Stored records
= = = = = = =

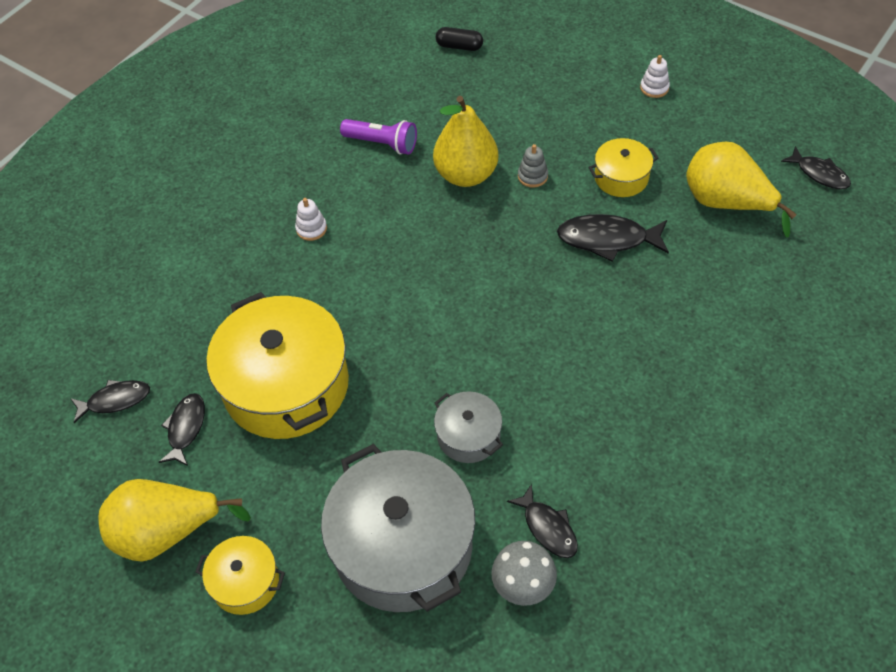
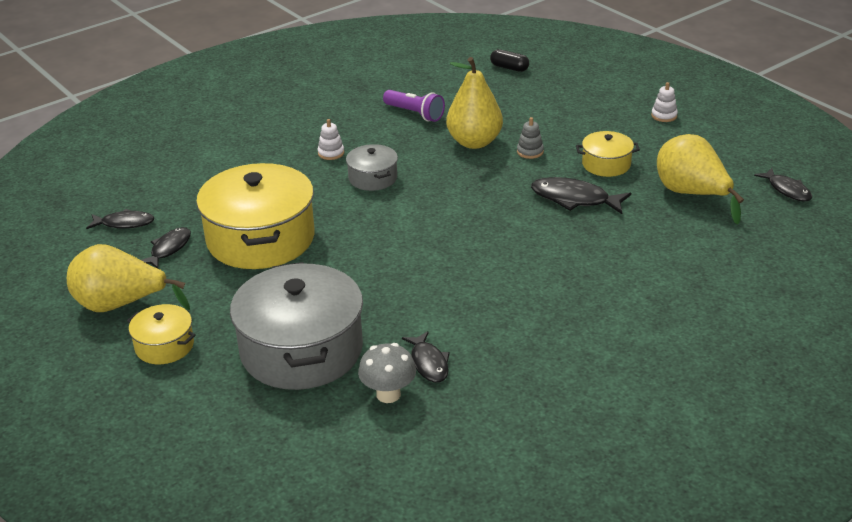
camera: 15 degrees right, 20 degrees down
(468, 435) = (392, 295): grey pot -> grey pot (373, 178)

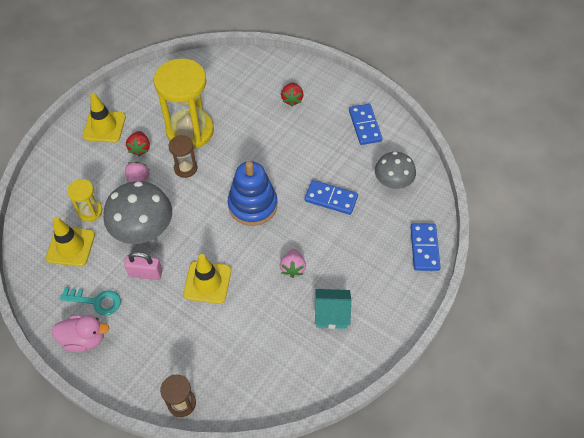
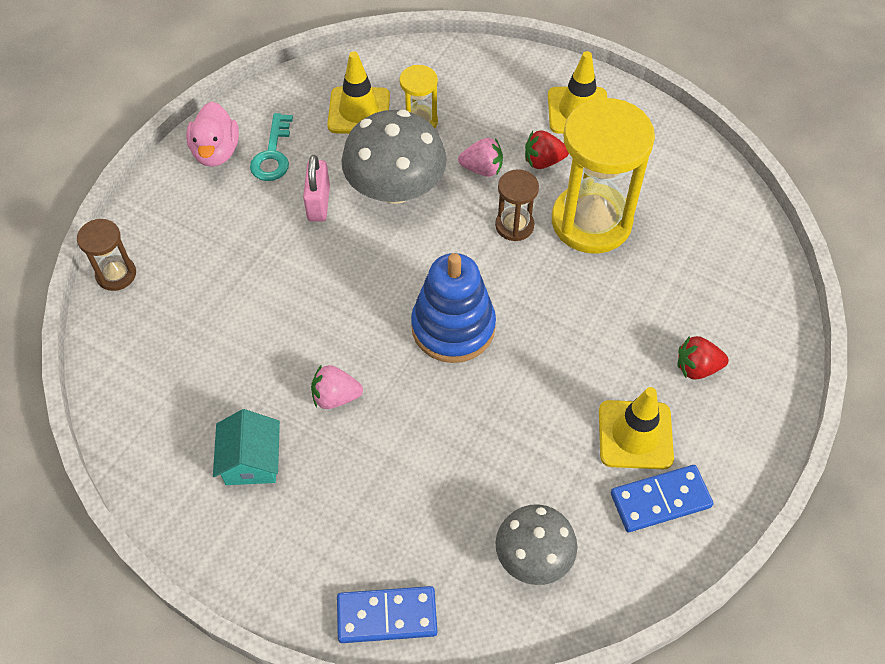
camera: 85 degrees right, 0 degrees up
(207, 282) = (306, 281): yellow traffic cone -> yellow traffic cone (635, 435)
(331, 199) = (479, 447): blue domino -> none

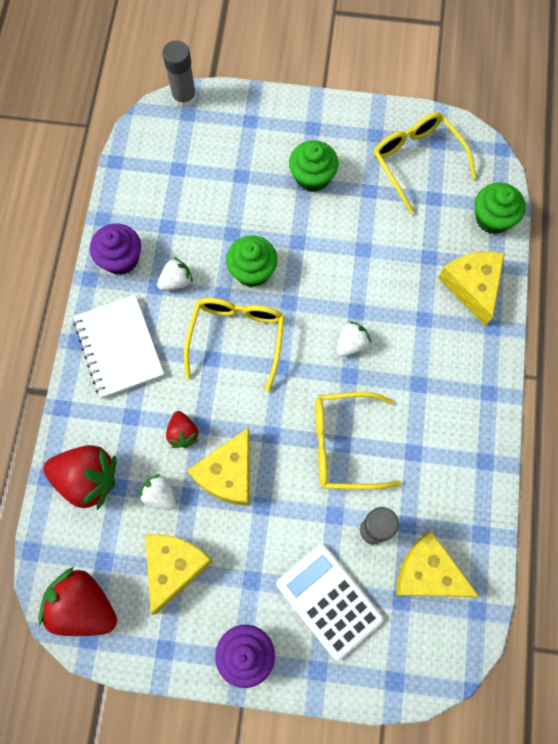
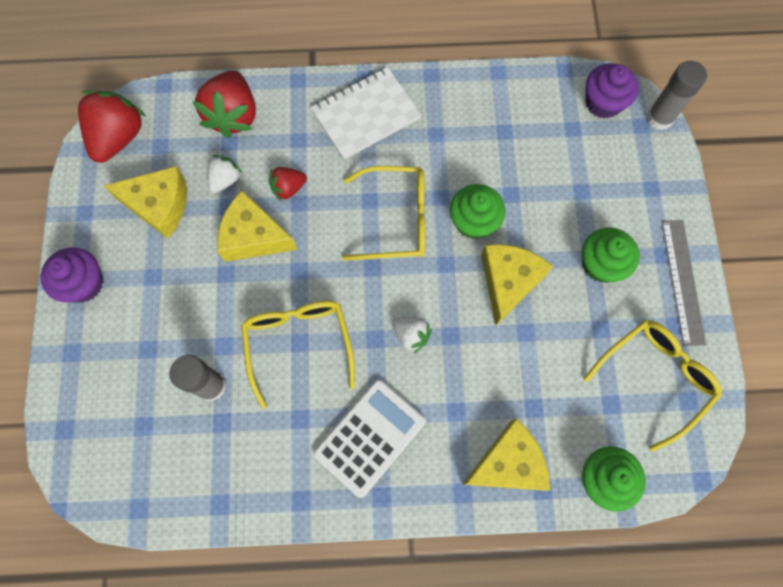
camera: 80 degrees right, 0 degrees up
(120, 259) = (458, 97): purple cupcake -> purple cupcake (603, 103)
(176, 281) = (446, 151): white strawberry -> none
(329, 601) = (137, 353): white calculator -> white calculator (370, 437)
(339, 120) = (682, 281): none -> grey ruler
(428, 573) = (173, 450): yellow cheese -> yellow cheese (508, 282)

= = = = = = =

Lines of the data above that include the string "grey" must each be copied.

(468, 435) = (392, 295): grey pot -> grey pot (373, 178)
(339, 120) = (682, 281): none -> grey ruler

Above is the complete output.